**Given records:**
☆ ☆ ☆ ☆ ☆ ☆ ☆

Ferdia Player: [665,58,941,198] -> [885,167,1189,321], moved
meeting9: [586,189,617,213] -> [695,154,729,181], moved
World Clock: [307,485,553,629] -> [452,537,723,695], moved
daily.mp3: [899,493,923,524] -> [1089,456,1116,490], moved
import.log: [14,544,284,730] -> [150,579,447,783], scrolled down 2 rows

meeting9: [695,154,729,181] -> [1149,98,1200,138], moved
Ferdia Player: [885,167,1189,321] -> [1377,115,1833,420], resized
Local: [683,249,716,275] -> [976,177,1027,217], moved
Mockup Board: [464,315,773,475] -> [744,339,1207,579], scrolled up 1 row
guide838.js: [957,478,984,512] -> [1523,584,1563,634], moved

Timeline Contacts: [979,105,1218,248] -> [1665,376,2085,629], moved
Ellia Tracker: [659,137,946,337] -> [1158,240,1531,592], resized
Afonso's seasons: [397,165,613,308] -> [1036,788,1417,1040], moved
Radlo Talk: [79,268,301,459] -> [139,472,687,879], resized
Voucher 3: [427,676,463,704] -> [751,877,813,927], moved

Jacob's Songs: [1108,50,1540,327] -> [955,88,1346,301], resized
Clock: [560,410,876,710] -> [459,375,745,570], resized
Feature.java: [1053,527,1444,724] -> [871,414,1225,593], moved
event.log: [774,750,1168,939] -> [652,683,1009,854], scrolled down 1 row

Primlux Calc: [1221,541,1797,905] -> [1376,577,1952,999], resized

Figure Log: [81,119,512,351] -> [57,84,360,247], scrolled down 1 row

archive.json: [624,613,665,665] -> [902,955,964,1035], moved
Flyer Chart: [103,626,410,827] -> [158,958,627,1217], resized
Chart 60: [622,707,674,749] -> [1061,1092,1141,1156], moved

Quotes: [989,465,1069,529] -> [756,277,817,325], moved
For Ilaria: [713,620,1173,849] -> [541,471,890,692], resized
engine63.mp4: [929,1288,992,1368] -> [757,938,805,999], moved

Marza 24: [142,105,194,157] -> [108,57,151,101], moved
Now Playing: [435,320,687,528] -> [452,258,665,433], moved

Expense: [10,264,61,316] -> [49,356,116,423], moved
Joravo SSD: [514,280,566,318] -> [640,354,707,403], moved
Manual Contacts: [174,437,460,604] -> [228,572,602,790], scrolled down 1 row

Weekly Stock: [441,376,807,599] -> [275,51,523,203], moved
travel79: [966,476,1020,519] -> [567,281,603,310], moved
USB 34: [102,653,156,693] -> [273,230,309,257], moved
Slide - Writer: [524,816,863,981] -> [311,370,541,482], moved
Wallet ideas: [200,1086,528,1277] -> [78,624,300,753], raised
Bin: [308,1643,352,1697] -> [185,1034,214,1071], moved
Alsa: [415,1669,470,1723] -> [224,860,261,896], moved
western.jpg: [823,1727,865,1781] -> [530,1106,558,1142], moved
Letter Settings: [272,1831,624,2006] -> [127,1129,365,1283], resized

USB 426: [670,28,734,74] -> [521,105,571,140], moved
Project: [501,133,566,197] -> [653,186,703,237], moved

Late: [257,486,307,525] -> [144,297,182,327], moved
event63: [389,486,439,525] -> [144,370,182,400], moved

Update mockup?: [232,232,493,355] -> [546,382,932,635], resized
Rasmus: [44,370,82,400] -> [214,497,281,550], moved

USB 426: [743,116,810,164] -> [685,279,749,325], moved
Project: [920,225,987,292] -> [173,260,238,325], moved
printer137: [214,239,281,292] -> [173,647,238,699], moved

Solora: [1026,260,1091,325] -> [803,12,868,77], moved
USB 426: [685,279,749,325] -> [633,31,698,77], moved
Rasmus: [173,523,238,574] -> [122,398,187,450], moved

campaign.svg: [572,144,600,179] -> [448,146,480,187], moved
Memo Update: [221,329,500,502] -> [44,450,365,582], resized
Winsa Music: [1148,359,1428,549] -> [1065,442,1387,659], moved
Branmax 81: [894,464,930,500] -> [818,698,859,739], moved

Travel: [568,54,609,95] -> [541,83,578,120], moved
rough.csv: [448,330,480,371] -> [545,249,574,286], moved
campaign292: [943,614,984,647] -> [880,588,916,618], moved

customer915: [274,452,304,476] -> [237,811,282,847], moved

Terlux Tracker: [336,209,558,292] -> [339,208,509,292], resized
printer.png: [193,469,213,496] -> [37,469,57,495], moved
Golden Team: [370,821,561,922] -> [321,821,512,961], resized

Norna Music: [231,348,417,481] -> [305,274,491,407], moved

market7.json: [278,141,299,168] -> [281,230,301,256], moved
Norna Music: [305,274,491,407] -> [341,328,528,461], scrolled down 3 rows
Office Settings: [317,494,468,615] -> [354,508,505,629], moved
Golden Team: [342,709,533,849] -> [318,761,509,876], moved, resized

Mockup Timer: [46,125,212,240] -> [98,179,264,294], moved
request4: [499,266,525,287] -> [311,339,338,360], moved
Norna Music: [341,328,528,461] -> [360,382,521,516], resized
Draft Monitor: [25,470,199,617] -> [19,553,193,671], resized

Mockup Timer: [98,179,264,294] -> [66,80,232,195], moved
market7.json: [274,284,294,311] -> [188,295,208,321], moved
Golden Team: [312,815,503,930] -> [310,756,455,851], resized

☆ ☆ ☆ ☆ ☆ ☆ ☆

Your answer must consist only of the lines from the one containing "customer915: [274,452,304,476] ->" through the last line of the data above, both included, exactly as written.

**Exercise solution:**
customer915: [274,452,304,476] -> [237,811,282,847], moved

Terlux Tracker: [336,209,558,292] -> [339,208,509,292], resized
printer.png: [193,469,213,496] -> [37,469,57,495], moved
Golden Team: [370,821,561,922] -> [321,821,512,961], resized

Norna Music: [231,348,417,481] -> [305,274,491,407], moved

market7.json: [278,141,299,168] -> [281,230,301,256], moved
Norna Music: [305,274,491,407] -> [341,328,528,461], scrolled down 3 rows
Office Settings: [317,494,468,615] -> [354,508,505,629], moved
Golden Team: [342,709,533,849] -> [318,761,509,876], moved, resized

Mockup Timer: [46,125,212,240] -> [98,179,264,294], moved
request4: [499,266,525,287] -> [311,339,338,360], moved
Norna Music: [341,328,528,461] -> [360,382,521,516], resized
Draft Monitor: [25,470,199,617] -> [19,553,193,671], resized

Mockup Timer: [98,179,264,294] -> [66,80,232,195], moved
market7.json: [274,284,294,311] -> [188,295,208,321], moved
Golden Team: [312,815,503,930] -> [310,756,455,851], resized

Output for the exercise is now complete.